→ **Task goal**: What you return must match the records below exactly, apart from the omitted pictures.
------
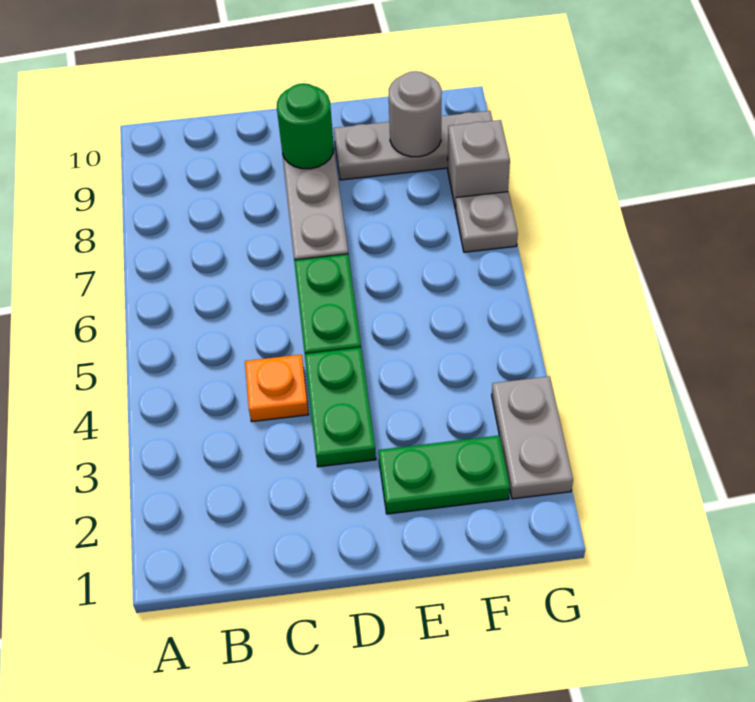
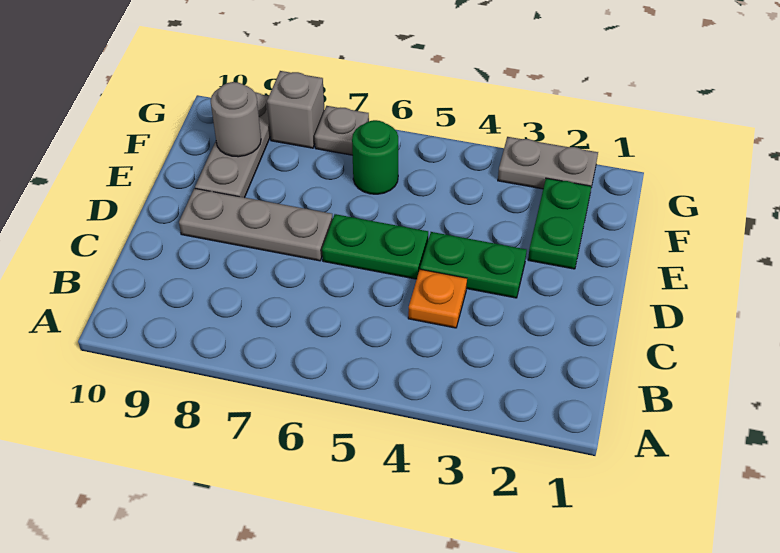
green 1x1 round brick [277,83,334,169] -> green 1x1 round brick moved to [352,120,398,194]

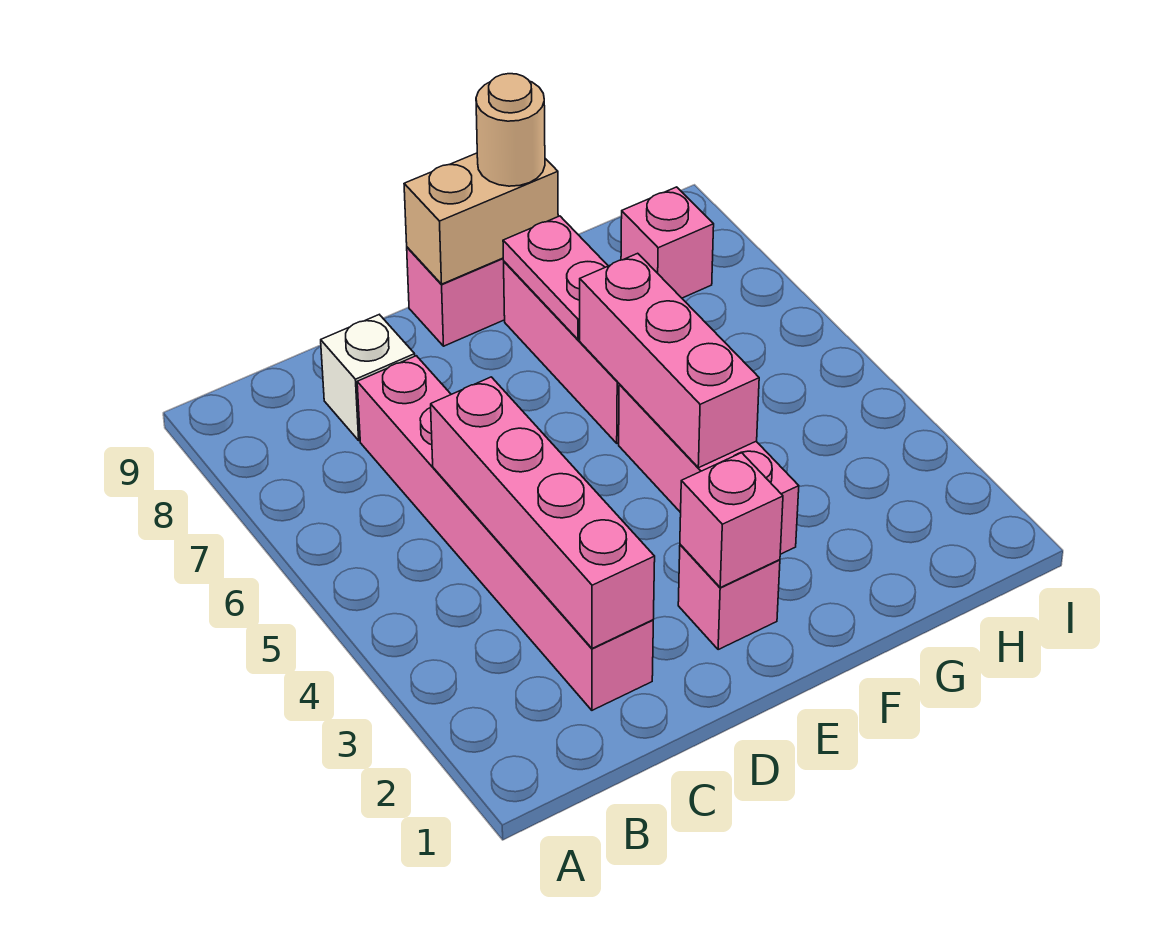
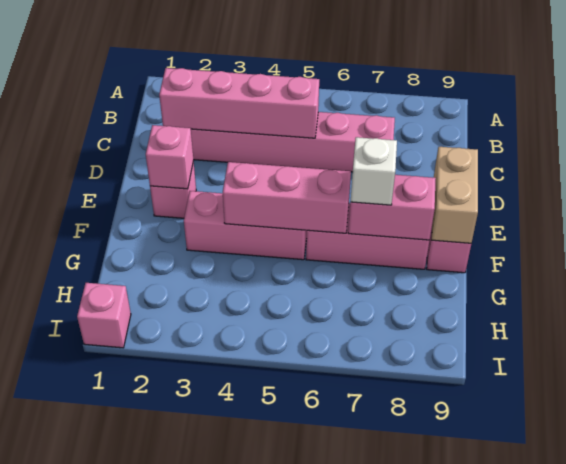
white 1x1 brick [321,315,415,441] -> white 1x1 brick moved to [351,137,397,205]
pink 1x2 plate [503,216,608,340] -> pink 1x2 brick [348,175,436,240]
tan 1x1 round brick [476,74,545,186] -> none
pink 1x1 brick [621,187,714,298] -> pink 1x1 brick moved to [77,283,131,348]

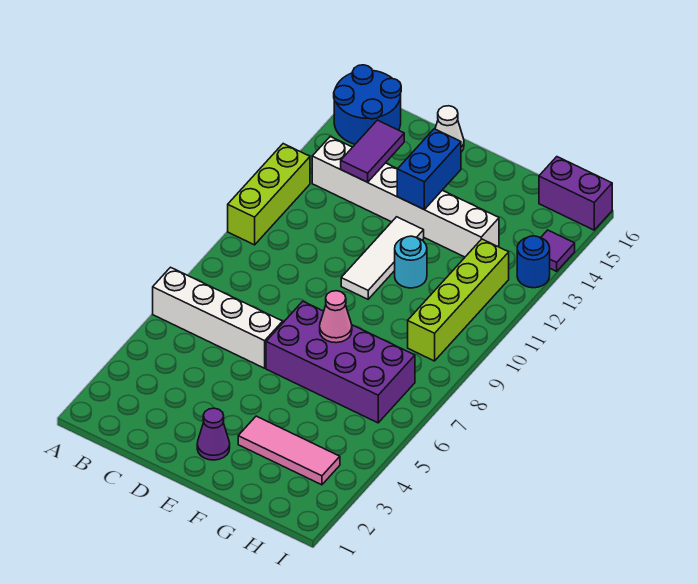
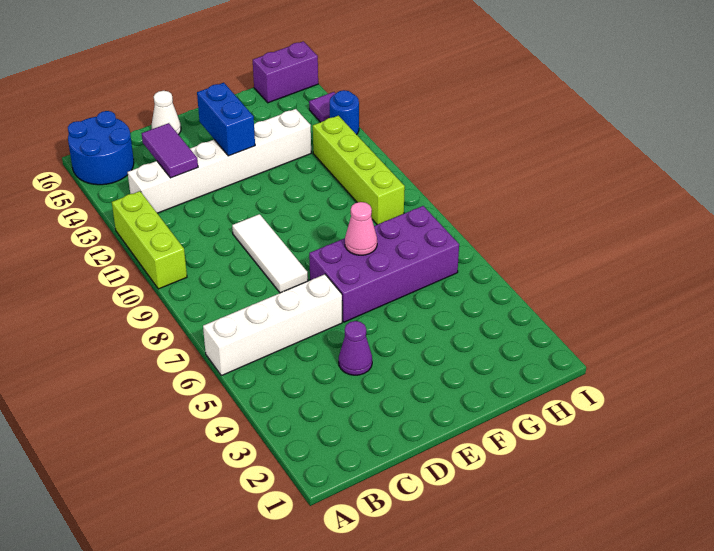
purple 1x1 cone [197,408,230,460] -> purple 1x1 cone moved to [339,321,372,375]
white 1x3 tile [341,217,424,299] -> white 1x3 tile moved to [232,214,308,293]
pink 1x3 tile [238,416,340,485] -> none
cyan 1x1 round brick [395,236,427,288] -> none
------
→ **Solved problem**:
green 1x1 round brick [277,83,334,169] -> green 1x1 round brick moved to [352,120,398,194]

white 1x1 brick [321,315,415,441] -> white 1x1 brick moved to [351,137,397,205]
pink 1x2 plate [503,216,608,340] -> pink 1x2 brick [348,175,436,240]
tan 1x1 round brick [476,74,545,186] -> none
pink 1x1 brick [621,187,714,298] -> pink 1x1 brick moved to [77,283,131,348]

purple 1x1 cone [197,408,230,460] -> purple 1x1 cone moved to [339,321,372,375]
white 1x3 tile [341,217,424,299] -> white 1x3 tile moved to [232,214,308,293]
pink 1x3 tile [238,416,340,485] -> none
cyan 1x1 round brick [395,236,427,288] -> none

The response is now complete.